→ Prompt
Without pictures, retype the following entries exactly.

Data supplied START

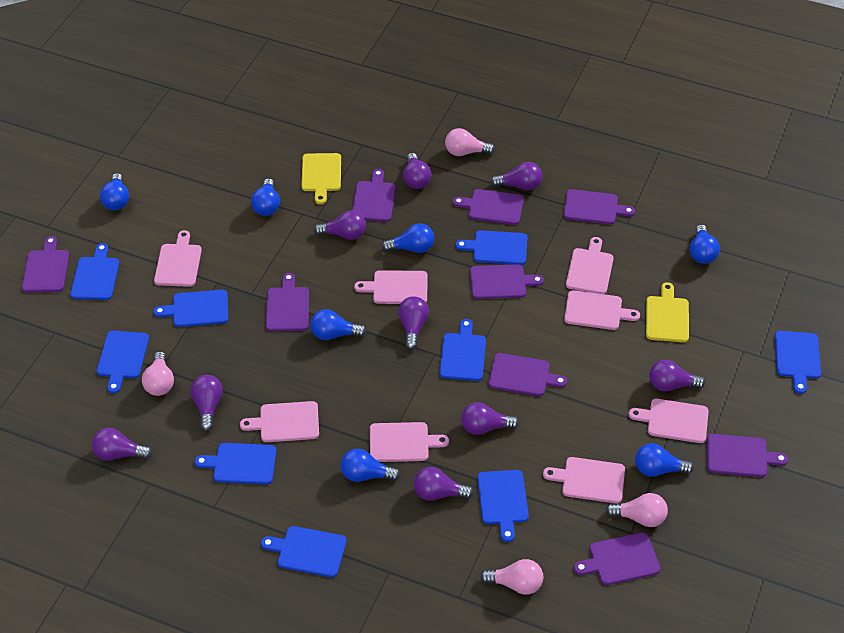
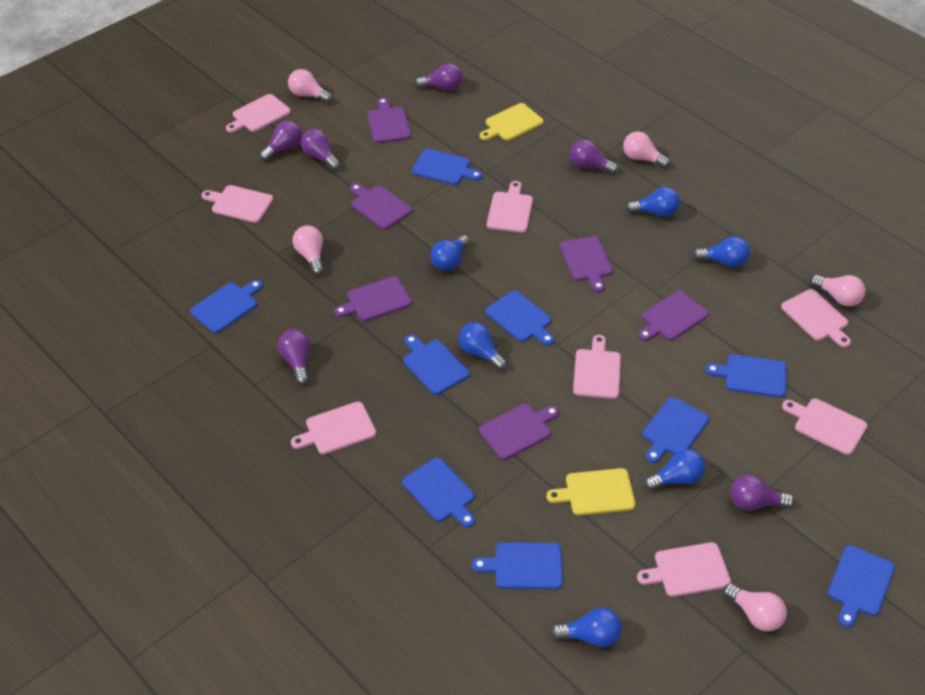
blue light bulb: 7 -> 6
pink light bulb: 4 -> 5
purple cutting board: 9 -> 6
purple light bulb: 9 -> 6

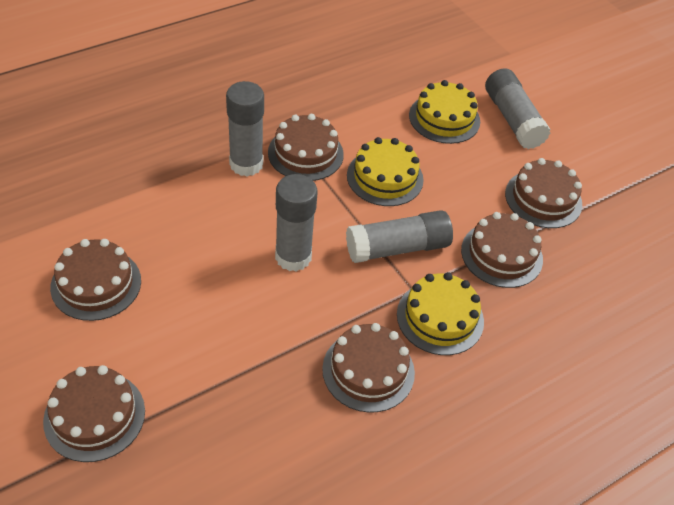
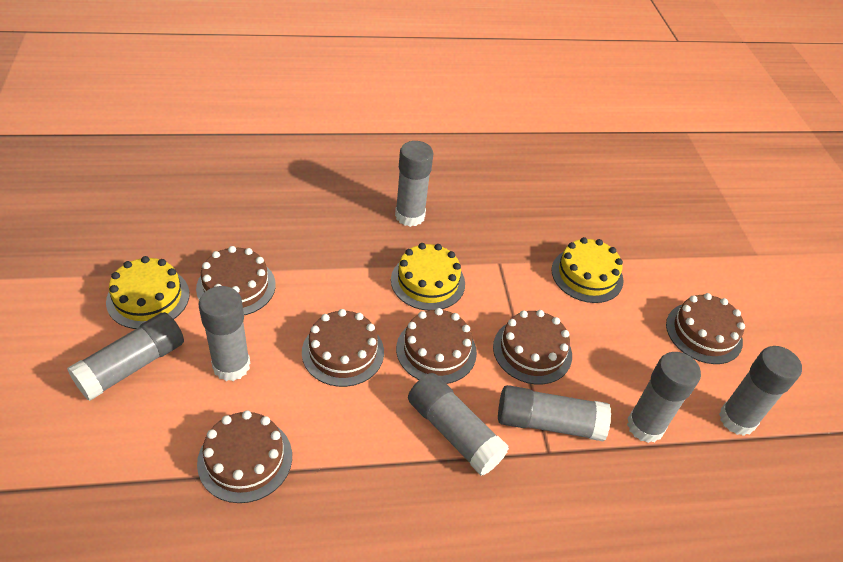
grey glue stick: 4 -> 7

Data supplied END

→ Answer for the task
blue light bulb: 7 -> 6
pink light bulb: 4 -> 5
purple cutting board: 9 -> 6
purple light bulb: 9 -> 6

grey glue stick: 4 -> 7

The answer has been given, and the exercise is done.